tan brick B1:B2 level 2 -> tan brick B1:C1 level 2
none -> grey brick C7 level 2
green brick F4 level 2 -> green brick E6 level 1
::::::::
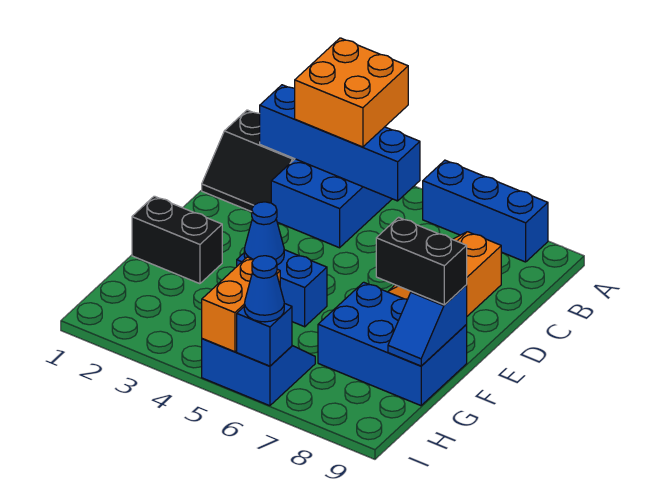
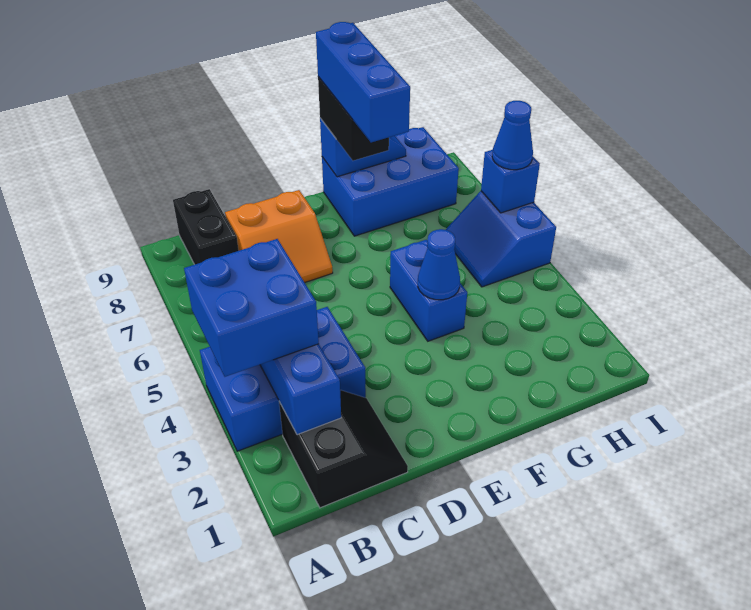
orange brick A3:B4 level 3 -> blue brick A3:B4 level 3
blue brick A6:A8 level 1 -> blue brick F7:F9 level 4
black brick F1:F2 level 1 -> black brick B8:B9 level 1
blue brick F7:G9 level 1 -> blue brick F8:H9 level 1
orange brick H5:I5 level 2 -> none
::::::::
> WHAT YOU WILL DO
How many lines in the records include "none"? Answer with the number alone.

> SOLUTION TO THE EXERCISE
2